[Stored data]

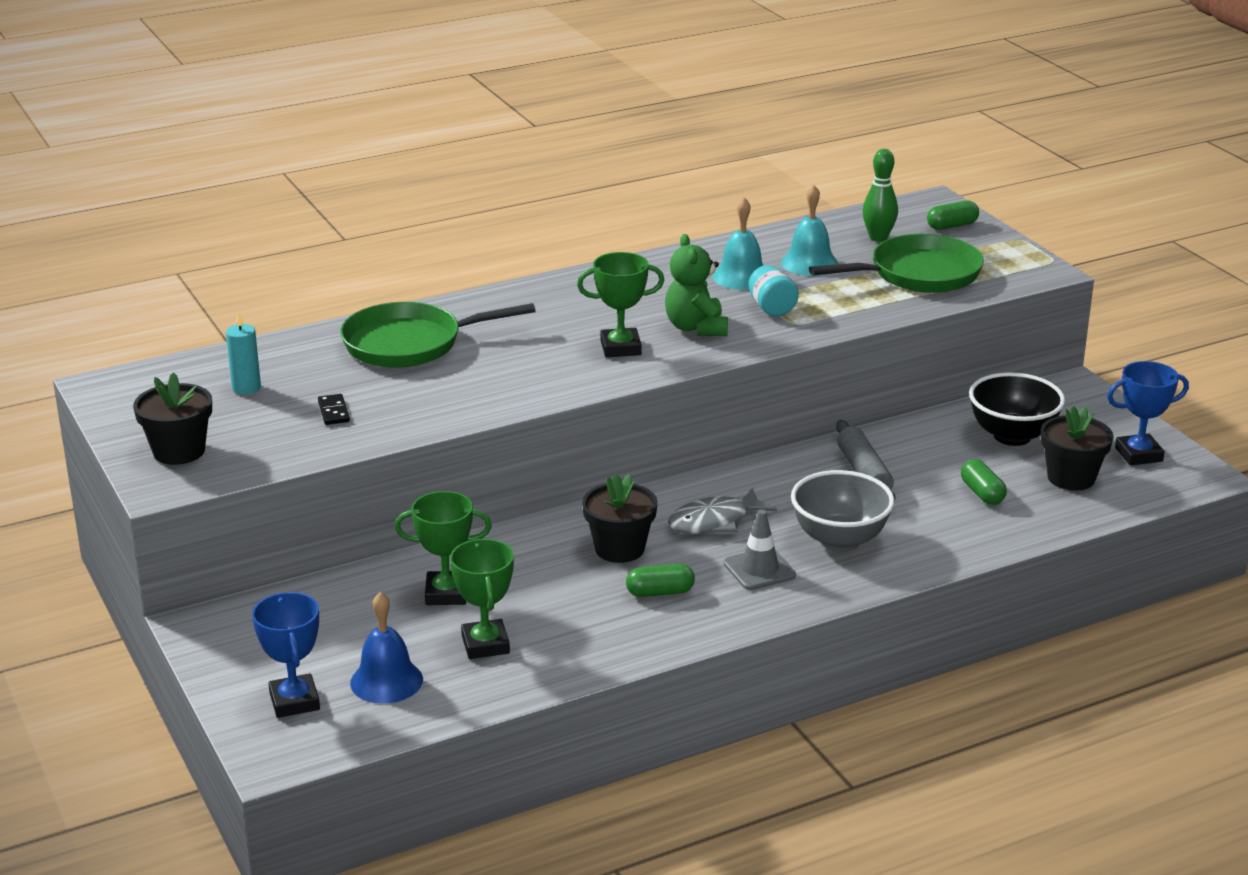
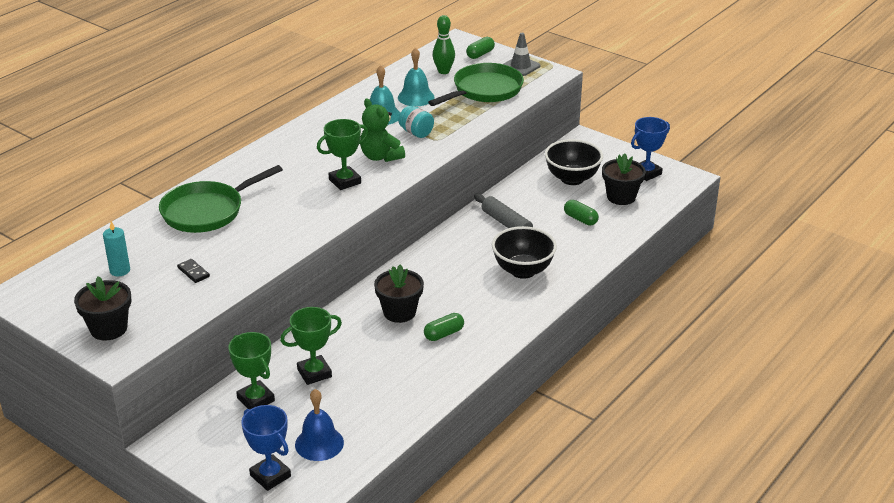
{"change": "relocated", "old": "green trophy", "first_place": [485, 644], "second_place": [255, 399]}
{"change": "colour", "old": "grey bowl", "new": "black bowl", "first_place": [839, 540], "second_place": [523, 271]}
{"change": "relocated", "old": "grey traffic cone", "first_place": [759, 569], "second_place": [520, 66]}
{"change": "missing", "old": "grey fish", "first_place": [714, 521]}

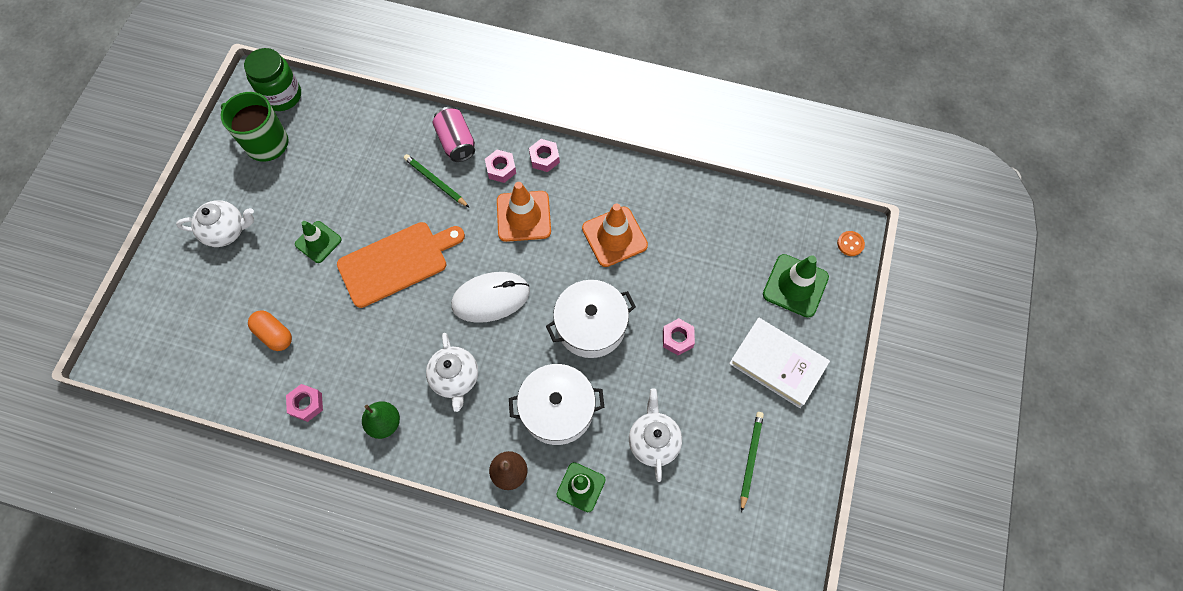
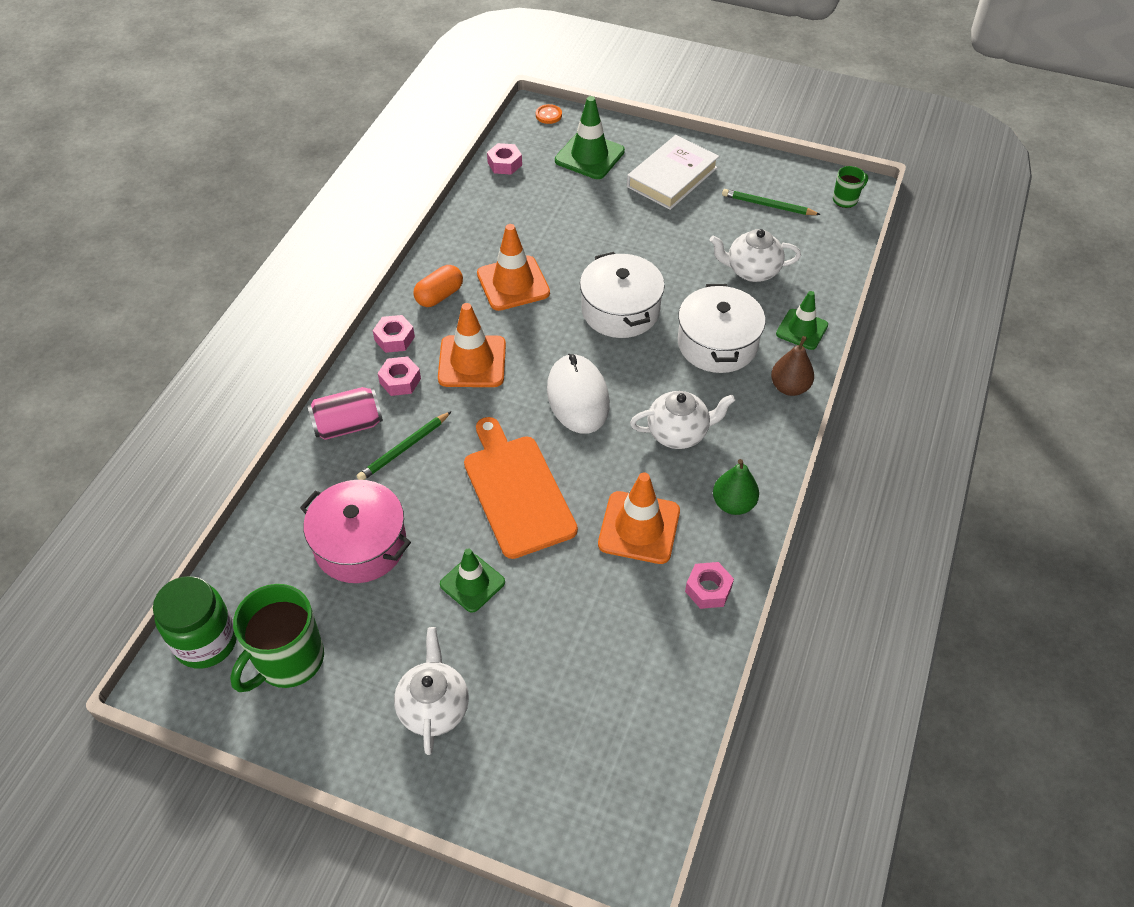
{"change": "appeared", "new": "pink pot", "second_place": [360, 544]}
{"change": "relocated", "old": "orange capsule", "first_place": [274, 334], "second_place": [439, 295]}
{"change": "relocated", "old": "pink nut", "first_place": [677, 338], "second_place": [504, 164]}
{"change": "appeared", "new": "orange traffic cone", "second_place": [639, 528]}
{"change": "appeared", "new": "green mug", "second_place": [845, 200]}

[/Stored data]

**Exercise aim**
The data above must be written out again word for word, without its pictures.

**Response box**
{"change": "relocated", "old": "green trophy", "first_place": [485, 644], "second_place": [255, 399]}
{"change": "colour", "old": "grey bowl", "new": "black bowl", "first_place": [839, 540], "second_place": [523, 271]}
{"change": "relocated", "old": "grey traffic cone", "first_place": [759, 569], "second_place": [520, 66]}
{"change": "missing", "old": "grey fish", "first_place": [714, 521]}

{"change": "appeared", "new": "pink pot", "second_place": [360, 544]}
{"change": "relocated", "old": "orange capsule", "first_place": [274, 334], "second_place": [439, 295]}
{"change": "relocated", "old": "pink nut", "first_place": [677, 338], "second_place": [504, 164]}
{"change": "appeared", "new": "orange traffic cone", "second_place": [639, 528]}
{"change": "appeared", "new": "green mug", "second_place": [845, 200]}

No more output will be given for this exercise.